Record set:
○ ○ ○ ○ ○

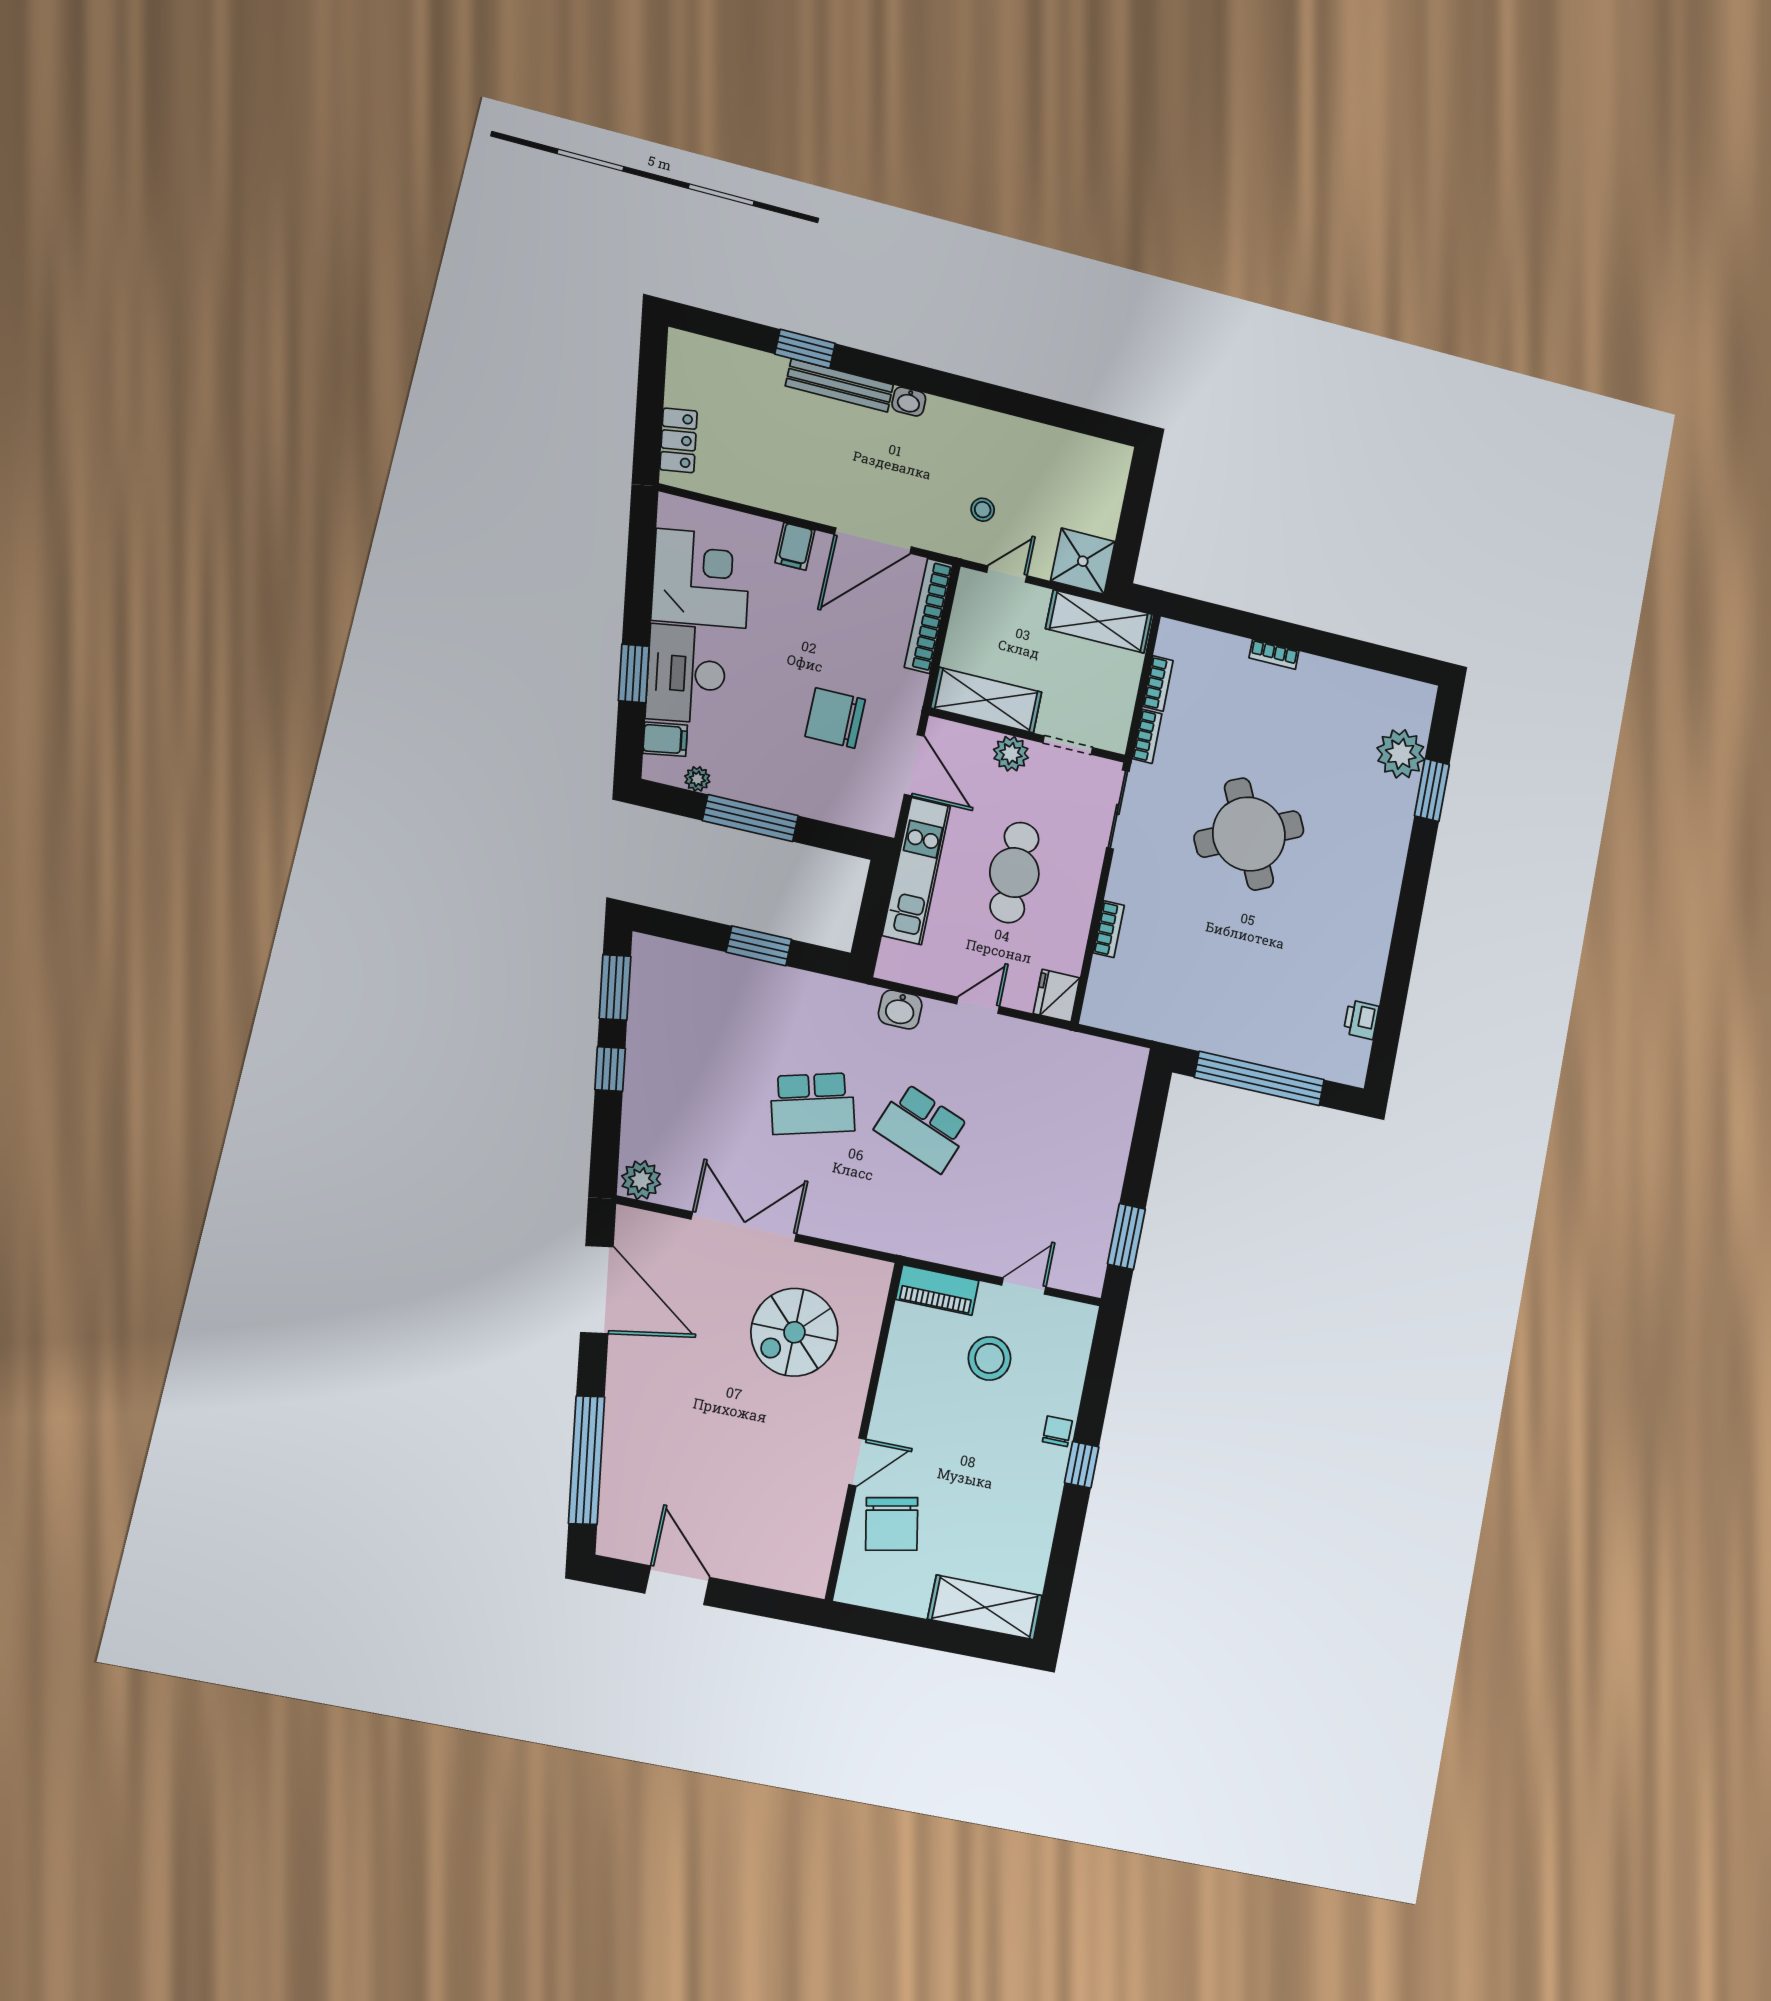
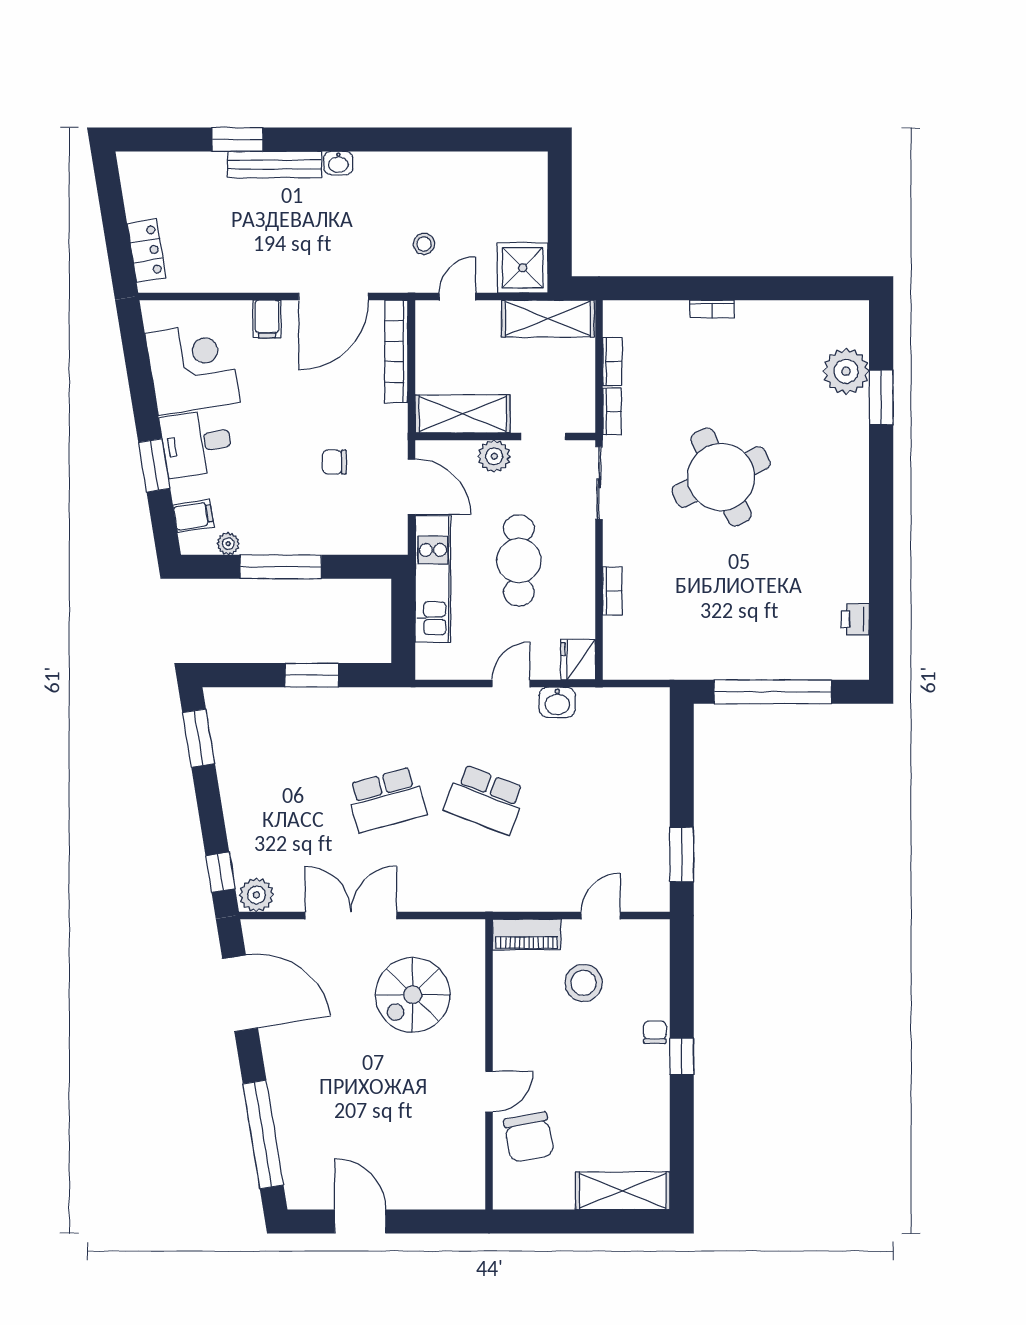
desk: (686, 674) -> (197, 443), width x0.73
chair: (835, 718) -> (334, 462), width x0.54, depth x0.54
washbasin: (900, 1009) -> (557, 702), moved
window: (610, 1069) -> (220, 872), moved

○ ○ ○ ○ ○

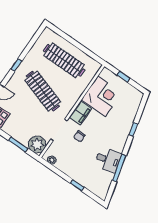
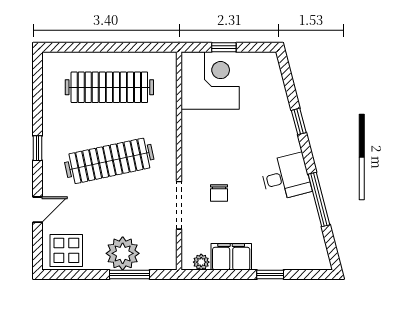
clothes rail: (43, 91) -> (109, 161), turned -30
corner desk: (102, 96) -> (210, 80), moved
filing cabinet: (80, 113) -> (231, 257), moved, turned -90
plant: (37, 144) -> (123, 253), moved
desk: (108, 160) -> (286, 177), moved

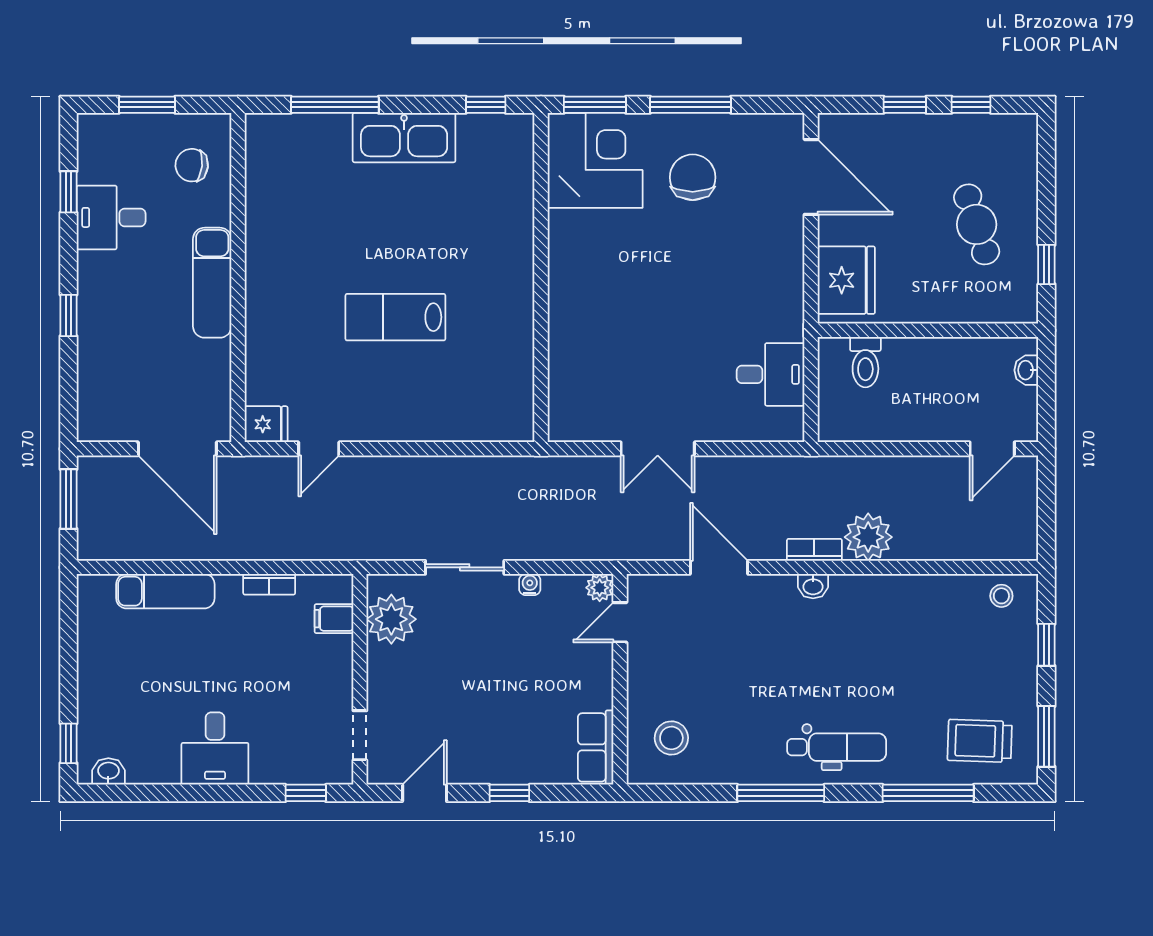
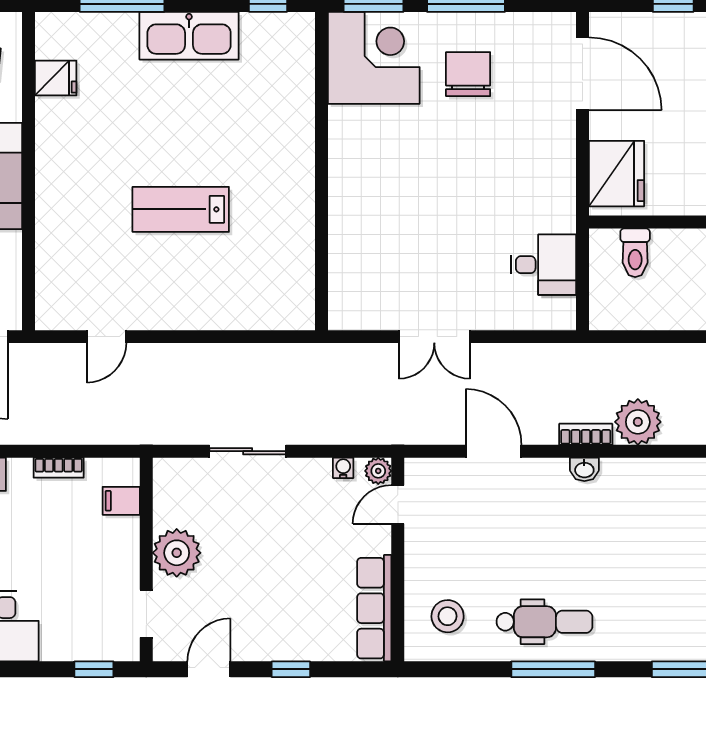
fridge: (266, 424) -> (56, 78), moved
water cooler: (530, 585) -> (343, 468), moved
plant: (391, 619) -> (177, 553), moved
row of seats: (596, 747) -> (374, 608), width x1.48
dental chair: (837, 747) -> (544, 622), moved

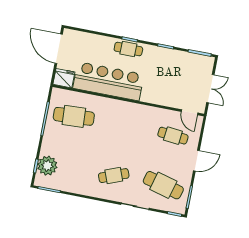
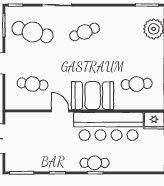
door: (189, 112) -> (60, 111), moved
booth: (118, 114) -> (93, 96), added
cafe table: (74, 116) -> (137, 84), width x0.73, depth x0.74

○ ○ ○ ○ ○

Exercise aim:
Where the listing above reaches the line that contains "chair: (835, 718)", start retyping, and finish with the line that contains "window: (610, 1069) -> (220, 872), moved"; reproduce those lines exactly and no others.

Response to the exercise:
chair: (835, 718) -> (334, 462), width x0.54, depth x0.54
washbasin: (900, 1009) -> (557, 702), moved
window: (610, 1069) -> (220, 872), moved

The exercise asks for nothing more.